[Object state comparisons]
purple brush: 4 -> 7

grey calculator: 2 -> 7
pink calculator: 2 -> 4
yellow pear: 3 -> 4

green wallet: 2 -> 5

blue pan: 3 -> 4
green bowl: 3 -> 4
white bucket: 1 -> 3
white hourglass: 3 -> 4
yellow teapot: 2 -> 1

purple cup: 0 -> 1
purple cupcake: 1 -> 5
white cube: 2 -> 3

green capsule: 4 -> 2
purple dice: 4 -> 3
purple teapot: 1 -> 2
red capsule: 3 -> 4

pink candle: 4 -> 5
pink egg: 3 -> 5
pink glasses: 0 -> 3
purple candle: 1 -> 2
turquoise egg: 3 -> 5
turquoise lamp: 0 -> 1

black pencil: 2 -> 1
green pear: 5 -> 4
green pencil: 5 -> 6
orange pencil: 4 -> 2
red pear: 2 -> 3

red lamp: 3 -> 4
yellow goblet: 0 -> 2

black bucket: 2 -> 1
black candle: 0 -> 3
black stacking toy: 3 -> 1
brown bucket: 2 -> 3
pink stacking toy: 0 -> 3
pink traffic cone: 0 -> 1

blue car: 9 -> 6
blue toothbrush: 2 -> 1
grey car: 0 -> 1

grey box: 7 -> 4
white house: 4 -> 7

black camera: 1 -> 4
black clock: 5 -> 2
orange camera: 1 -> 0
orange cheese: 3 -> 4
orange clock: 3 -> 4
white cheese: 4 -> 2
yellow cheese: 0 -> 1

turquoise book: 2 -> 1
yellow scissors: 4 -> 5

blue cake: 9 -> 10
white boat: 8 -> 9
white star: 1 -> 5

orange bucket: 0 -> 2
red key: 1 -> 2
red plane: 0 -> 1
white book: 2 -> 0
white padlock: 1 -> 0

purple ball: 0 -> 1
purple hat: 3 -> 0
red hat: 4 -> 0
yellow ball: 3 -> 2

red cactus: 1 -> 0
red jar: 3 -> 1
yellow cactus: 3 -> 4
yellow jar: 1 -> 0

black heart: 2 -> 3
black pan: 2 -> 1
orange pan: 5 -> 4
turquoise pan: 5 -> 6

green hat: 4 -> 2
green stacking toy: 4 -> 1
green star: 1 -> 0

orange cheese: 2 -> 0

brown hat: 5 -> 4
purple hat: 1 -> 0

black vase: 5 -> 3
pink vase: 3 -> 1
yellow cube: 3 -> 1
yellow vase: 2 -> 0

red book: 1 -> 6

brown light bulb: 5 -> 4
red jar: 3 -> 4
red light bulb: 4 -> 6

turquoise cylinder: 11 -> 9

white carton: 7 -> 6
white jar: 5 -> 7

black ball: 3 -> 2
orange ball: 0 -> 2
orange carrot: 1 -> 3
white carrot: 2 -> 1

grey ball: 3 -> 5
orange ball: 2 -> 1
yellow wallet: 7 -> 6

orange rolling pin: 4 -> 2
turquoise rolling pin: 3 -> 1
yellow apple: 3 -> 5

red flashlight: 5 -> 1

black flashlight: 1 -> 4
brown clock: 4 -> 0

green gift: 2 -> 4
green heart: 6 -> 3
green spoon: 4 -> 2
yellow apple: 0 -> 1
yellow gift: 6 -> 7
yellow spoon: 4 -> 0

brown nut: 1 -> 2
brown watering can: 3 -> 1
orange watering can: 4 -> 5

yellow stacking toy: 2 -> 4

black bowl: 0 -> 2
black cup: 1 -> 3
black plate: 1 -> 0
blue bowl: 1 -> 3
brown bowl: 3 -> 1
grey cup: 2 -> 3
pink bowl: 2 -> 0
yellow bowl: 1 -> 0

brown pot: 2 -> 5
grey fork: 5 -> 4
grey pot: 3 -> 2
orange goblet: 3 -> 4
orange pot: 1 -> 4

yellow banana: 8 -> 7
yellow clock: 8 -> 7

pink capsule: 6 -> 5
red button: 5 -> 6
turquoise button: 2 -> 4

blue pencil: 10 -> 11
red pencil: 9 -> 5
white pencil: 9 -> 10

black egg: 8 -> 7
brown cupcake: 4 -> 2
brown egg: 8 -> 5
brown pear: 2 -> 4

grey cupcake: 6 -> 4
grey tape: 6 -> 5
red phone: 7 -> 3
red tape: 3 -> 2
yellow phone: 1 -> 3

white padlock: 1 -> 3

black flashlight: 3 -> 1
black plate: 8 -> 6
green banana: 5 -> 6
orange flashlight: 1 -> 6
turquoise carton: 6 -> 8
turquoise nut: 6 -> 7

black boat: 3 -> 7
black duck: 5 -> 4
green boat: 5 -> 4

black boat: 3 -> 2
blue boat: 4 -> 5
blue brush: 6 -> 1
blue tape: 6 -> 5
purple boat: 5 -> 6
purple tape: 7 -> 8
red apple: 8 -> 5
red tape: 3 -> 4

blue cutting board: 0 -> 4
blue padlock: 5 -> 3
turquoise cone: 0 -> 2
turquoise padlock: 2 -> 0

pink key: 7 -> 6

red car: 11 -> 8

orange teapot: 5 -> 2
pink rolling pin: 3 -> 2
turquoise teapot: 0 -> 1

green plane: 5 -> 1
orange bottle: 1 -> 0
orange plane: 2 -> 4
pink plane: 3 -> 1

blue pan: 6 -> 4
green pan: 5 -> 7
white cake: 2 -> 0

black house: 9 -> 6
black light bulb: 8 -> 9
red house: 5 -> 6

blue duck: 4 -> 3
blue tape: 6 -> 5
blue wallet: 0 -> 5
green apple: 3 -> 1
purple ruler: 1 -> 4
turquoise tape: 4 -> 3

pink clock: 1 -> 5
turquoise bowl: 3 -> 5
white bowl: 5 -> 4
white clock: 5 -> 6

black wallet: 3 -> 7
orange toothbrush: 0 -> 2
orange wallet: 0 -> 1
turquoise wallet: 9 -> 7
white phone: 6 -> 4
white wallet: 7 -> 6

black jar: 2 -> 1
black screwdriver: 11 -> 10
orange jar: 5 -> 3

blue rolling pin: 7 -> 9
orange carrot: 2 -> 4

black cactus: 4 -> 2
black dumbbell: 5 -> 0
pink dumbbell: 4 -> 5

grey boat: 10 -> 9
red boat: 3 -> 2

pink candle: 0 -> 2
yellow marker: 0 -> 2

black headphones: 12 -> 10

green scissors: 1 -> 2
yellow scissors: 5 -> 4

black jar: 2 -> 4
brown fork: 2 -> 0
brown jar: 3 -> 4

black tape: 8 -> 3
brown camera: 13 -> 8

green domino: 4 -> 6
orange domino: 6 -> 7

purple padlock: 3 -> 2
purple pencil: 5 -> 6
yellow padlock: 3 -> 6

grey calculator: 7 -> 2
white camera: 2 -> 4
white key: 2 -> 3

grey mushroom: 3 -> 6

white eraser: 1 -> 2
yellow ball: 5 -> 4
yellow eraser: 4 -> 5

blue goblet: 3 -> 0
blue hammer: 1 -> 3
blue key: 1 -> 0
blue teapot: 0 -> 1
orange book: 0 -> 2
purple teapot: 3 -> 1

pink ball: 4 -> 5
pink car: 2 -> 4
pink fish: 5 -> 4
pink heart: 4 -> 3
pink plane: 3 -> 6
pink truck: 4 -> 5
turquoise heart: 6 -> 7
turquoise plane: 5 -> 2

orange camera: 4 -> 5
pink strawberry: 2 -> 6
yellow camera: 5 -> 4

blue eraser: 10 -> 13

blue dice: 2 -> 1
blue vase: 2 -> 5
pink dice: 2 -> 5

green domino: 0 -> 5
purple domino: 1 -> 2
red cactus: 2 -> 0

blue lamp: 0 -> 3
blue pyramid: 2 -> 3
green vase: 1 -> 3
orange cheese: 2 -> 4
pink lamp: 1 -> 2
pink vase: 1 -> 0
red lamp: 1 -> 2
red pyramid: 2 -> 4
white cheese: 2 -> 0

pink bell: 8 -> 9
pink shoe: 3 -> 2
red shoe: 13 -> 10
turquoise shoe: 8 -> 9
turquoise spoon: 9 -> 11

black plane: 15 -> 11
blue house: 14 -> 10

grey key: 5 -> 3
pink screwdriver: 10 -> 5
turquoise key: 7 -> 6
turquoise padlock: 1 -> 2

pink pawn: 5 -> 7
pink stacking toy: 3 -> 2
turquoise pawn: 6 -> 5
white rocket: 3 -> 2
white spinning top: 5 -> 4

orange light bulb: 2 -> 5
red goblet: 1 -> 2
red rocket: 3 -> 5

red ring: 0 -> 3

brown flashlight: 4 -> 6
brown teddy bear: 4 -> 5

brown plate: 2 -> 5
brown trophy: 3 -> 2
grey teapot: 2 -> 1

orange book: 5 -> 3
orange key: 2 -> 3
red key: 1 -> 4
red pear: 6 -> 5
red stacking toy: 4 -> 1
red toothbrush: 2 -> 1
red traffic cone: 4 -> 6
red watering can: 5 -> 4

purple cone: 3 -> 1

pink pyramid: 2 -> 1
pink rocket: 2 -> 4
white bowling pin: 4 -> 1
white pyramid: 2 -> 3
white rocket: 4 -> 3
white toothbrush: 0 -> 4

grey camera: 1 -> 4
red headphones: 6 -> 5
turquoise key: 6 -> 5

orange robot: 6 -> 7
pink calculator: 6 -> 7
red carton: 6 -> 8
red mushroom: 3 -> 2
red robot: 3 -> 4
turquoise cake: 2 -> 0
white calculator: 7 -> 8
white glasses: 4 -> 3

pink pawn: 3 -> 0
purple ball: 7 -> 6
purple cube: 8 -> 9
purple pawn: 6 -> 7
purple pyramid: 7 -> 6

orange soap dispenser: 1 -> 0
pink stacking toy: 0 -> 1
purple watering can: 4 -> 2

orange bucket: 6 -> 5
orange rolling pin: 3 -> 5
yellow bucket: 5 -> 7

WHAT IS NEEDED: Write out exactly the lines between the start of the entries and the line containing "yellow cactus: 3 -> 4", including that line and the first one.

RESULT OF THE TASK:
purple brush: 4 -> 7

grey calculator: 2 -> 7
pink calculator: 2 -> 4
yellow pear: 3 -> 4

green wallet: 2 -> 5

blue pan: 3 -> 4
green bowl: 3 -> 4
white bucket: 1 -> 3
white hourglass: 3 -> 4
yellow teapot: 2 -> 1

purple cup: 0 -> 1
purple cupcake: 1 -> 5
white cube: 2 -> 3

green capsule: 4 -> 2
purple dice: 4 -> 3
purple teapot: 1 -> 2
red capsule: 3 -> 4

pink candle: 4 -> 5
pink egg: 3 -> 5
pink glasses: 0 -> 3
purple candle: 1 -> 2
turquoise egg: 3 -> 5
turquoise lamp: 0 -> 1

black pencil: 2 -> 1
green pear: 5 -> 4
green pencil: 5 -> 6
orange pencil: 4 -> 2
red pear: 2 -> 3

red lamp: 3 -> 4
yellow goblet: 0 -> 2

black bucket: 2 -> 1
black candle: 0 -> 3
black stacking toy: 3 -> 1
brown bucket: 2 -> 3
pink stacking toy: 0 -> 3
pink traffic cone: 0 -> 1

blue car: 9 -> 6
blue toothbrush: 2 -> 1
grey car: 0 -> 1

grey box: 7 -> 4
white house: 4 -> 7

black camera: 1 -> 4
black clock: 5 -> 2
orange camera: 1 -> 0
orange cheese: 3 -> 4
orange clock: 3 -> 4
white cheese: 4 -> 2
yellow cheese: 0 -> 1

turquoise book: 2 -> 1
yellow scissors: 4 -> 5

blue cake: 9 -> 10
white boat: 8 -> 9
white star: 1 -> 5

orange bucket: 0 -> 2
red key: 1 -> 2
red plane: 0 -> 1
white book: 2 -> 0
white padlock: 1 -> 0

purple ball: 0 -> 1
purple hat: 3 -> 0
red hat: 4 -> 0
yellow ball: 3 -> 2

red cactus: 1 -> 0
red jar: 3 -> 1
yellow cactus: 3 -> 4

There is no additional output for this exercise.